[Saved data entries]
========================================================================

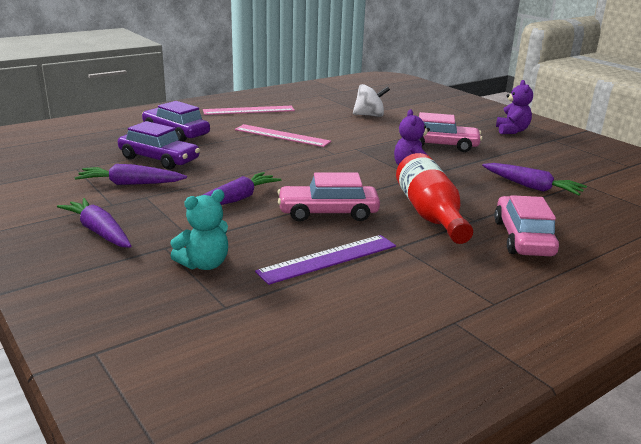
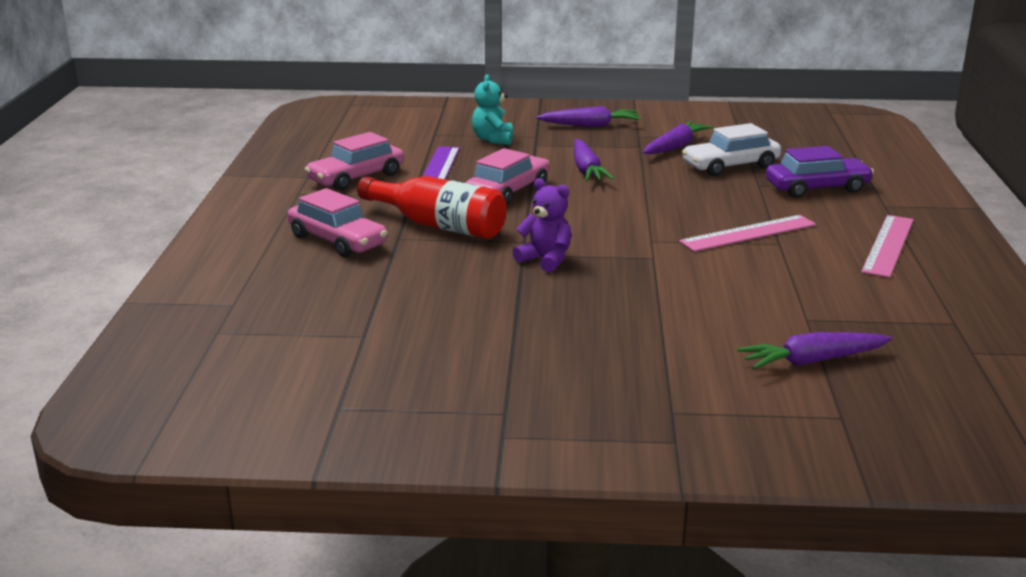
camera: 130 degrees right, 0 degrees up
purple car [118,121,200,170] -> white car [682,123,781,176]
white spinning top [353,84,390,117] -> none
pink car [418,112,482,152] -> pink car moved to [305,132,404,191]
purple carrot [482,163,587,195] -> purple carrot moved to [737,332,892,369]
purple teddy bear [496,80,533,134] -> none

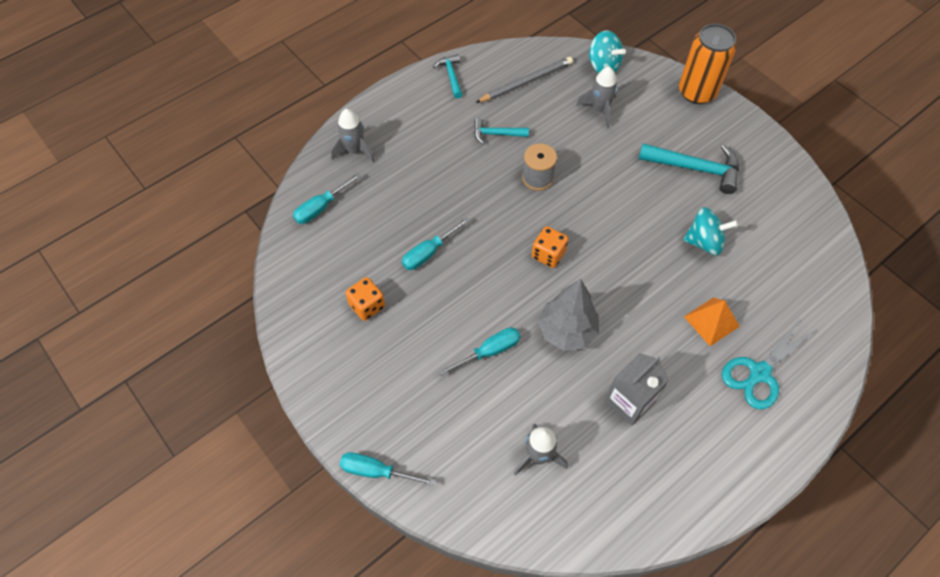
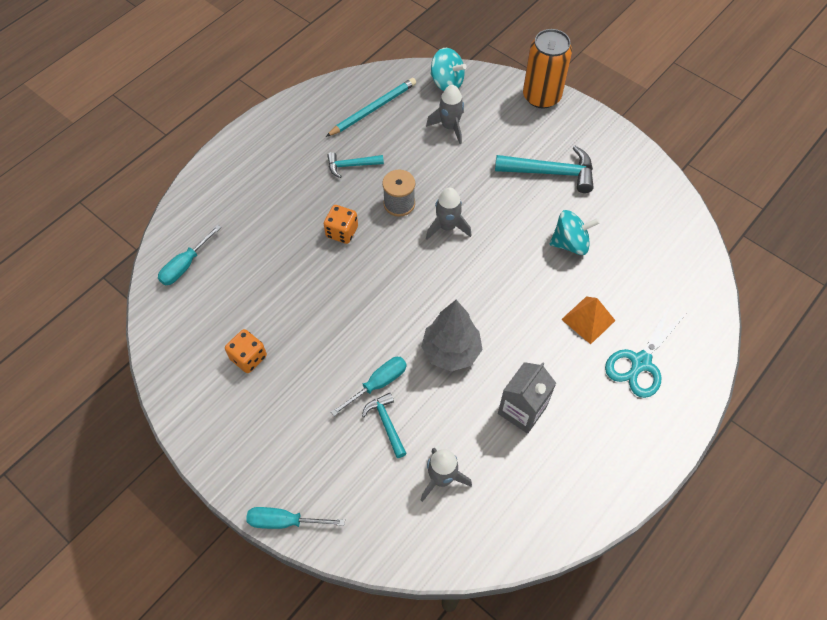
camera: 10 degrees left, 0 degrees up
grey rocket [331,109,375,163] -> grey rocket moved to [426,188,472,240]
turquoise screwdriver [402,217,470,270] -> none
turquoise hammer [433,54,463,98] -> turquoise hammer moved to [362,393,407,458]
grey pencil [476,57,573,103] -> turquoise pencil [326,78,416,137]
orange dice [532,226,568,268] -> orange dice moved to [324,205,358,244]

========================================================================

Return the complete data unchanged and include none of the pictures.

camera: 130 degrees right, 0 degrees up
purple car [118,121,200,170] -> white car [682,123,781,176]
white spinning top [353,84,390,117] -> none
pink car [418,112,482,152] -> pink car moved to [305,132,404,191]
purple carrot [482,163,587,195] -> purple carrot moved to [737,332,892,369]
purple teddy bear [496,80,533,134] -> none

camera: 10 degrees left, 0 degrees up
grey rocket [331,109,375,163] -> grey rocket moved to [426,188,472,240]
turquoise screwdriver [402,217,470,270] -> none
turquoise hammer [433,54,463,98] -> turquoise hammer moved to [362,393,407,458]
grey pencil [476,57,573,103] -> turquoise pencil [326,78,416,137]
orange dice [532,226,568,268] -> orange dice moved to [324,205,358,244]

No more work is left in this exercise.